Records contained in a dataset

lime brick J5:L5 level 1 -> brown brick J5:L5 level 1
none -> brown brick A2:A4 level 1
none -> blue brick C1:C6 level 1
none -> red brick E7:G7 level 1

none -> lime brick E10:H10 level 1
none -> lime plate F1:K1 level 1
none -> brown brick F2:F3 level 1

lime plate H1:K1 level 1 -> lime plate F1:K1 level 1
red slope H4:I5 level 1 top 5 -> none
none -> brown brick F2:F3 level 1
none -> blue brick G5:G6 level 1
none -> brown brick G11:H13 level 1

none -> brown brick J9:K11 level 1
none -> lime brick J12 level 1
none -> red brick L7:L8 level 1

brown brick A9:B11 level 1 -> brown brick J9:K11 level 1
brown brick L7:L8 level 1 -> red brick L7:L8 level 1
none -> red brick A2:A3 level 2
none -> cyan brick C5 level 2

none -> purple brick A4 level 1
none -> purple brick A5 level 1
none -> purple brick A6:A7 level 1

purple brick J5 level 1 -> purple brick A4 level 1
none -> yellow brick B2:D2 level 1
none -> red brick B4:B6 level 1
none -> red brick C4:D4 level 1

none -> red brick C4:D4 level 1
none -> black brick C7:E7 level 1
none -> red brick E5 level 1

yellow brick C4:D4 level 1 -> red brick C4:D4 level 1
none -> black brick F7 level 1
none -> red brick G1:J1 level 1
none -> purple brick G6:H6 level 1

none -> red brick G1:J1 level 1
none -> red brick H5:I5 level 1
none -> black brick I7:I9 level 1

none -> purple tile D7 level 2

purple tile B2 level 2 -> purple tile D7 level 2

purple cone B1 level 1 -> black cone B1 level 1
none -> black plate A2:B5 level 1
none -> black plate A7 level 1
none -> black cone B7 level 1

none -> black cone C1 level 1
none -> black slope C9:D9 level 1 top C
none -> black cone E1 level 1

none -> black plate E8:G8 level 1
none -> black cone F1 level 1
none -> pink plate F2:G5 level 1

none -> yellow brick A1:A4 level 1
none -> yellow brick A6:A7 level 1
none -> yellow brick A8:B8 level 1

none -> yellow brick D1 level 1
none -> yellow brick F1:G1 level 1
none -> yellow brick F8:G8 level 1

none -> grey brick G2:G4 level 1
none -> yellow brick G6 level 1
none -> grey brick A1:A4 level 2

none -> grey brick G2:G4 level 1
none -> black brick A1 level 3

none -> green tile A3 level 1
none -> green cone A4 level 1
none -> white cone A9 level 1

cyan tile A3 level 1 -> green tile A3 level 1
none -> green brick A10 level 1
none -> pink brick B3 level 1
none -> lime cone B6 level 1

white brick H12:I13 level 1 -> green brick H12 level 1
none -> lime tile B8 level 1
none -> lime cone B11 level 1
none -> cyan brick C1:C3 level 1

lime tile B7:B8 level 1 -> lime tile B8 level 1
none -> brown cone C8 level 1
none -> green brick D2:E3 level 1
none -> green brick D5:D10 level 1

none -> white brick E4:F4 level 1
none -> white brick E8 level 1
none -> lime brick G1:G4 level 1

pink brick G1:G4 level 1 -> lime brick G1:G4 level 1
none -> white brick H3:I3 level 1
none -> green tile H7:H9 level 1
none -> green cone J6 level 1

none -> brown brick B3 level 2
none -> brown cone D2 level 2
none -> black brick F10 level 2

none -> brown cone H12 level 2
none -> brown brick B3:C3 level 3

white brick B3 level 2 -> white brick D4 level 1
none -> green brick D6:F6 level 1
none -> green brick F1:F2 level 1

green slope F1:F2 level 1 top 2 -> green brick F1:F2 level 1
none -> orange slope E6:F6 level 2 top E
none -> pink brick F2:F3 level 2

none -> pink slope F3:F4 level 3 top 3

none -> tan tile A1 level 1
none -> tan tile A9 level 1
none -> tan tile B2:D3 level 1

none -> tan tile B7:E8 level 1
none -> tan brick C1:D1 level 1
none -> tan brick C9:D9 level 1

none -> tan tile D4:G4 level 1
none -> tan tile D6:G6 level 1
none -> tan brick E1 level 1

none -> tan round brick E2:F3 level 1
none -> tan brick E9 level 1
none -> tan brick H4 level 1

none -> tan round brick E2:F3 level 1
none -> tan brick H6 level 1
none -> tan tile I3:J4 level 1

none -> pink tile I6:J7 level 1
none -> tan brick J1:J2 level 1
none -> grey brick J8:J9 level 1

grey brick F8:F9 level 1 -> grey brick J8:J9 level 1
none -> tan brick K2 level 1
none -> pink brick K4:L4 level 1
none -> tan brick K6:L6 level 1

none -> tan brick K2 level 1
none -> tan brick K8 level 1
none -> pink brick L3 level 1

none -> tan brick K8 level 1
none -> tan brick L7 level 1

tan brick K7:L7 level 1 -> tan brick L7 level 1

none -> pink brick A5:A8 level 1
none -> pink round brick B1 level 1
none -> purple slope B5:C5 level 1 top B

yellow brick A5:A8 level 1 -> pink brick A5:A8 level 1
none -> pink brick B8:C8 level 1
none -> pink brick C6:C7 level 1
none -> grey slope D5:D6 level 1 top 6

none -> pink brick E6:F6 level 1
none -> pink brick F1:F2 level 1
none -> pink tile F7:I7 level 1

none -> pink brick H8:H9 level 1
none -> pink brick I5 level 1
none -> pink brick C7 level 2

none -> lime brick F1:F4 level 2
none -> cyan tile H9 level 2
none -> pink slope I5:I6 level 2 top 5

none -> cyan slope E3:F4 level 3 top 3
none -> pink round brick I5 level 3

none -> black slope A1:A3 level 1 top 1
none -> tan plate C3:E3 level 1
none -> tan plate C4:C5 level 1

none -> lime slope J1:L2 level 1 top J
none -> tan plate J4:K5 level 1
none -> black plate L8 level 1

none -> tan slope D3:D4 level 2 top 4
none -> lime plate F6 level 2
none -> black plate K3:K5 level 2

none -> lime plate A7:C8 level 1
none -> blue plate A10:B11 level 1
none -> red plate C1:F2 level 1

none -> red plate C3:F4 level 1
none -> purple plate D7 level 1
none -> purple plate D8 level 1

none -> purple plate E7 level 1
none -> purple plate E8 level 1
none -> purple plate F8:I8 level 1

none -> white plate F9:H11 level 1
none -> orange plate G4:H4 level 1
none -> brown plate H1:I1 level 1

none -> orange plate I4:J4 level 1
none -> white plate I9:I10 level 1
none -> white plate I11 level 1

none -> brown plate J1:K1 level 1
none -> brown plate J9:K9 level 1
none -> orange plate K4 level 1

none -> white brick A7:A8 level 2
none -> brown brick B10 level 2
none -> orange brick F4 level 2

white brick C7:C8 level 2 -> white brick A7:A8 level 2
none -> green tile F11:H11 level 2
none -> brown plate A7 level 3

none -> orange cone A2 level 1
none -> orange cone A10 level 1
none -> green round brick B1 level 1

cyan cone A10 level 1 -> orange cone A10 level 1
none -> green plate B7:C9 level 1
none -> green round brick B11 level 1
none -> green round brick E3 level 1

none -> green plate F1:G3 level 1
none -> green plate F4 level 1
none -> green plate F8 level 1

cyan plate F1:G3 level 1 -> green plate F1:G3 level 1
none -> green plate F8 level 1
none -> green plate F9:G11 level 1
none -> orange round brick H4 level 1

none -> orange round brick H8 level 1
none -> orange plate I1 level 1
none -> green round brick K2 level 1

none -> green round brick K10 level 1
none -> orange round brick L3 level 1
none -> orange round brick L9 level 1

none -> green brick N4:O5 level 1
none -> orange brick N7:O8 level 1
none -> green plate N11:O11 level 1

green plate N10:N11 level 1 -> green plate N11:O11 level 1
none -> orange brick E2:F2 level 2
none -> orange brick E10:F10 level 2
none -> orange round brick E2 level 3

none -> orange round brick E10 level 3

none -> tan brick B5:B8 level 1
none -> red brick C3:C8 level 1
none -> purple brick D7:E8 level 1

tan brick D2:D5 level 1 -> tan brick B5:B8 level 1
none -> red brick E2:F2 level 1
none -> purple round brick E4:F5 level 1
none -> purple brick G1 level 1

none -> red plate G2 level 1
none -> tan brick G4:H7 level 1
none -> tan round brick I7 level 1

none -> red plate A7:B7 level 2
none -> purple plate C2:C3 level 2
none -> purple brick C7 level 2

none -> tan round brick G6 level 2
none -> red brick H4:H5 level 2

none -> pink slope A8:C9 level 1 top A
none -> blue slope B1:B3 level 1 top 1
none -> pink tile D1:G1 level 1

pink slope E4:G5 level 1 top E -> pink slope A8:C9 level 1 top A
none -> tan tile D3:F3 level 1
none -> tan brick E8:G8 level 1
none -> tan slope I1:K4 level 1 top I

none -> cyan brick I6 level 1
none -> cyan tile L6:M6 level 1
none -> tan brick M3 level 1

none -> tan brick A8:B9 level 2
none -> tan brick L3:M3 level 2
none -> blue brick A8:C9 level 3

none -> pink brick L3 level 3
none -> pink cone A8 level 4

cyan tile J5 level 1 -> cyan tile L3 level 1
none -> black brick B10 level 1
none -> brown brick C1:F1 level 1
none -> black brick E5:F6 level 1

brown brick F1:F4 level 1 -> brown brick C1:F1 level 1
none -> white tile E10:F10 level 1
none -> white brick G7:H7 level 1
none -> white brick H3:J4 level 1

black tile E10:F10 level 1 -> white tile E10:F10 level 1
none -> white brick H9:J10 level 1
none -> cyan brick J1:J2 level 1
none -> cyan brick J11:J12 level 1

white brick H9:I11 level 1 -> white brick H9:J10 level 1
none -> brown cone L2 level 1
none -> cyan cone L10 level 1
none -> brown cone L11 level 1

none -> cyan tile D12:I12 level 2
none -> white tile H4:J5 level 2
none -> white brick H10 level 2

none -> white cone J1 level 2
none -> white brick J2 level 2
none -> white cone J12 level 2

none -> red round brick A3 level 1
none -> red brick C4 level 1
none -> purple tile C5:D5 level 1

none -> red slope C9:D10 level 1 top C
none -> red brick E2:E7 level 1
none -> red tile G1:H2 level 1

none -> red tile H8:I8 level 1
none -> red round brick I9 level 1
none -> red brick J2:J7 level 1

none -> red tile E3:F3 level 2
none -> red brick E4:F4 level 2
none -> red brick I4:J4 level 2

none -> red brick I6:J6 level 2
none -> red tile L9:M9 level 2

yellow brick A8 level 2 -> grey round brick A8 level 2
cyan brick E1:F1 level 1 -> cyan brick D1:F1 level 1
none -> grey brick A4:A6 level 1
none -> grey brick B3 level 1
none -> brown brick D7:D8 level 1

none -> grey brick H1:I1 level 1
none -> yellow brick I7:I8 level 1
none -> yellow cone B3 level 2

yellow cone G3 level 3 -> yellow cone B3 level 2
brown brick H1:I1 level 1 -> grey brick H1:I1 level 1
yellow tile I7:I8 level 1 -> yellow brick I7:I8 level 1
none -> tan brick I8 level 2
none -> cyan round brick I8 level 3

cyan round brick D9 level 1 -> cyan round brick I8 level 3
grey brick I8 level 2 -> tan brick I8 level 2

**THE PROBLEM**
Only the lines that hold the word "blue" are wanted; each should be pulled from the records.

**YOUR SOLUTION**
none -> blue brick C1:C6 level 1
none -> blue brick G5:G6 level 1
none -> blue plate A10:B11 level 1
none -> blue slope B1:B3 level 1 top 1
none -> blue brick A8:C9 level 3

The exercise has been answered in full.